• What the exercise asks:
When you repeat the records, keep every word exact and drop each picture.

Change detection outputs
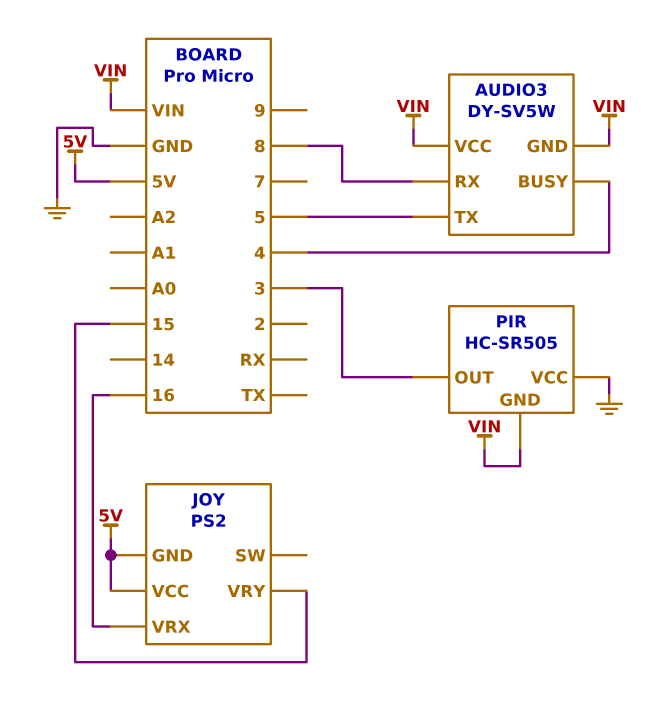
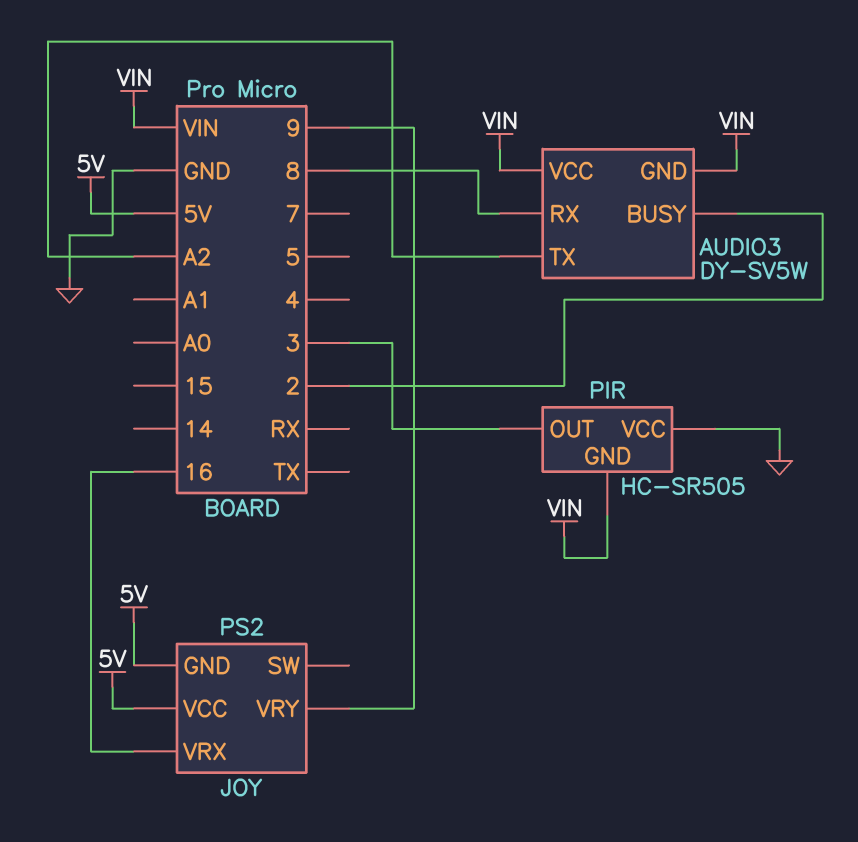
AUDIO3 pin BUSY: 4 -> 2
AUDIO3 pin TX: 5 -> A2
JOY pin VRY: 15 -> 9

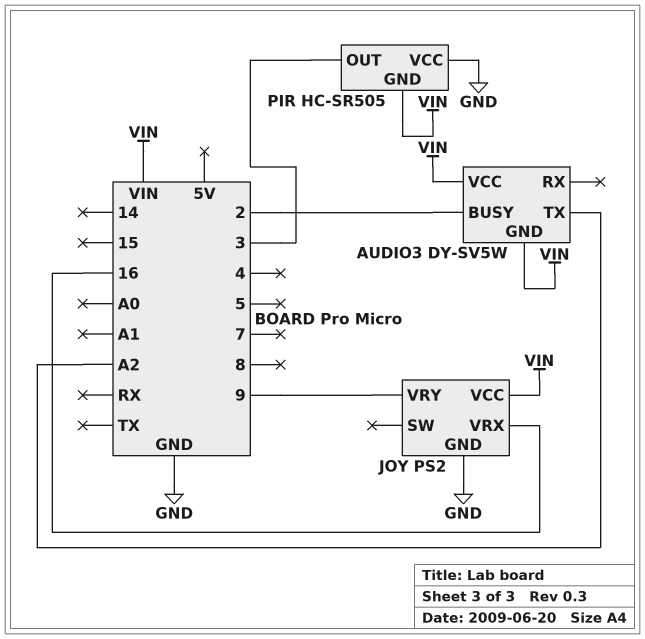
AUDIO3 pin RX: 8 -> none
JOY pin GND: 5V -> GND
JOY pin VCC: 5V -> VIN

• Solution to this exercise:
AUDIO3 pin BUSY: 4 -> 2
AUDIO3 pin TX: 5 -> A2
JOY pin VRY: 15 -> 9

AUDIO3 pin RX: 8 -> none
JOY pin GND: 5V -> GND
JOY pin VCC: 5V -> VIN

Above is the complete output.